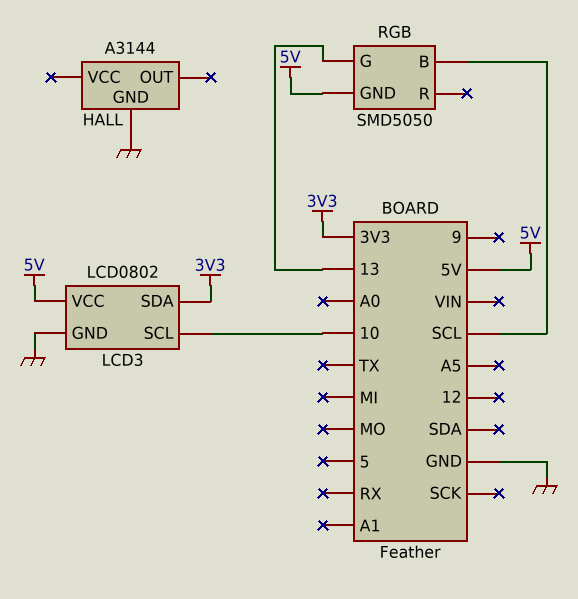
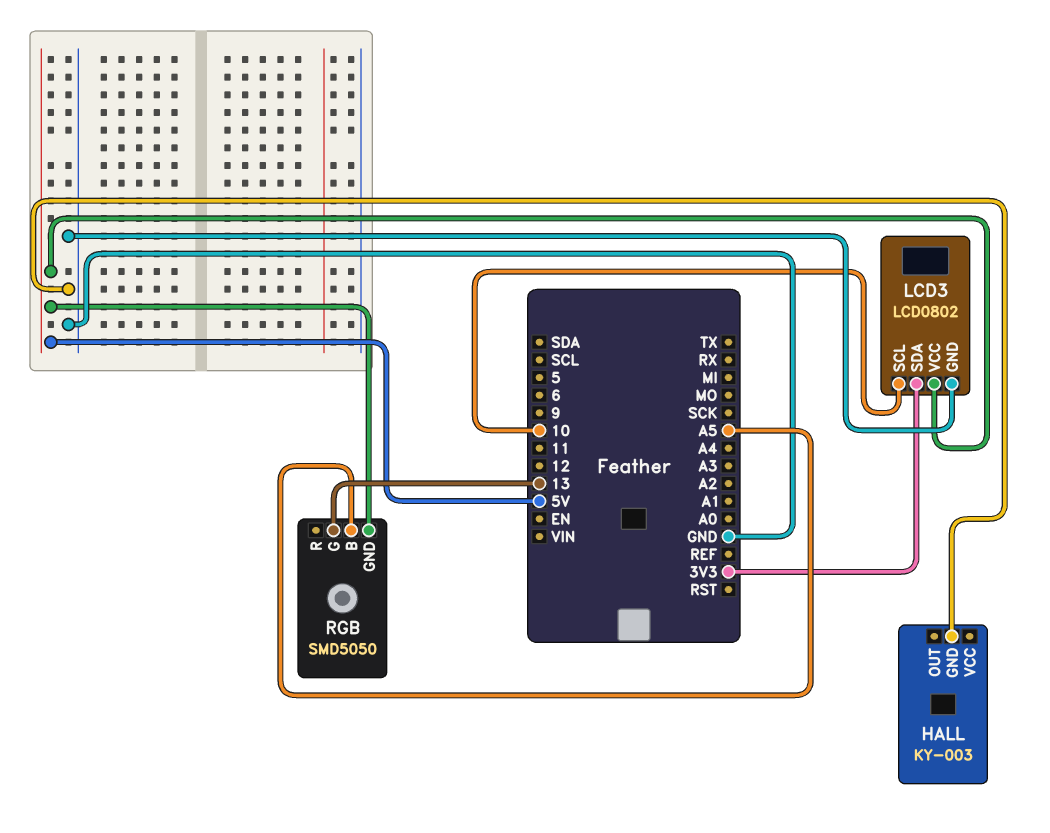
HALL: A3144 -> KY-003
RGB pin B: SCL -> A5

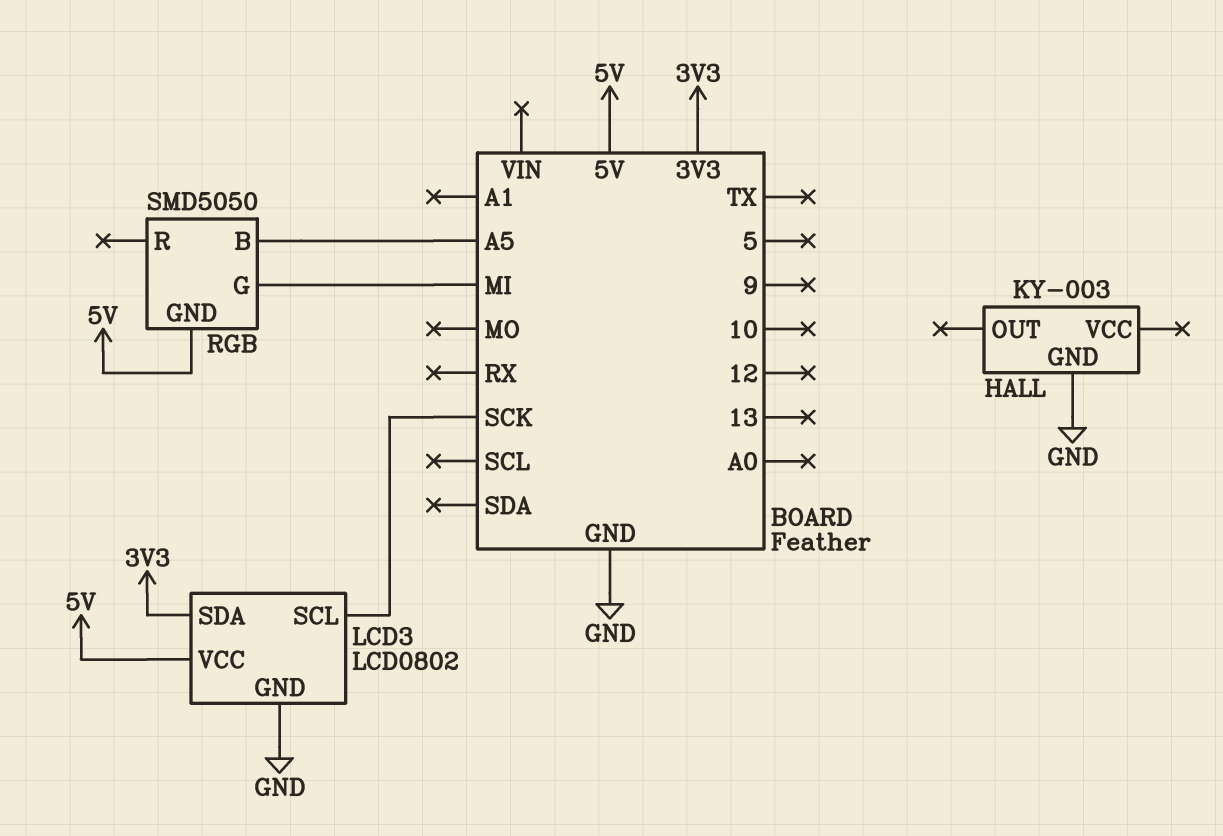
LCD3 pin SCL: 10 -> SCK
RGB pin G: 13 -> MI

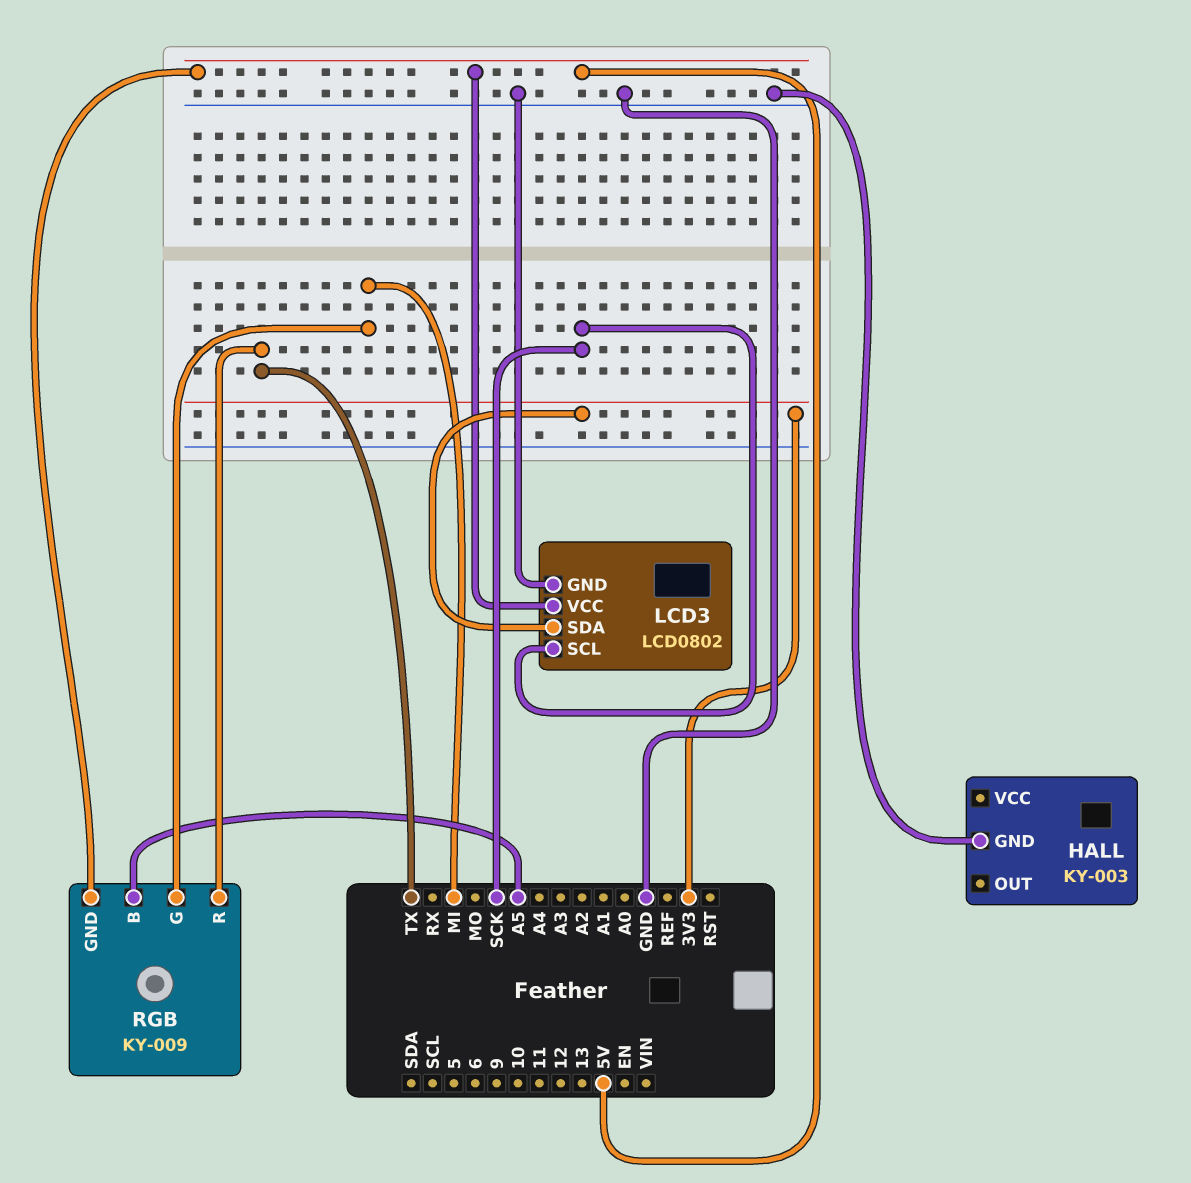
RGB: SMD5050 -> KY-009
RGB pin R: none -> TX

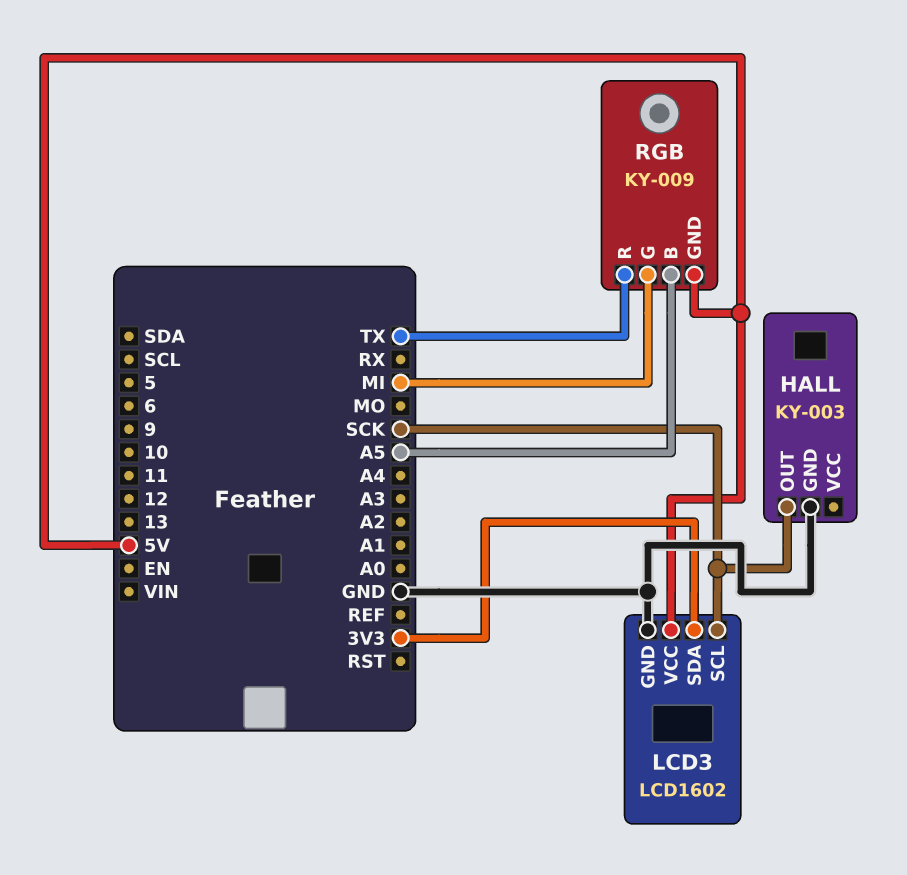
HALL pin OUT: none -> SCK
LCD3: LCD0802 -> LCD1602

■ ■ ■ ■ ■ ■ ■

__Work item__
Write out the data above exactly, minus any images.

__Answer for the task__
HALL: A3144 -> KY-003
RGB pin B: SCL -> A5

LCD3 pin SCL: 10 -> SCK
RGB pin G: 13 -> MI

RGB: SMD5050 -> KY-009
RGB pin R: none -> TX

HALL pin OUT: none -> SCK
LCD3: LCD0802 -> LCD1602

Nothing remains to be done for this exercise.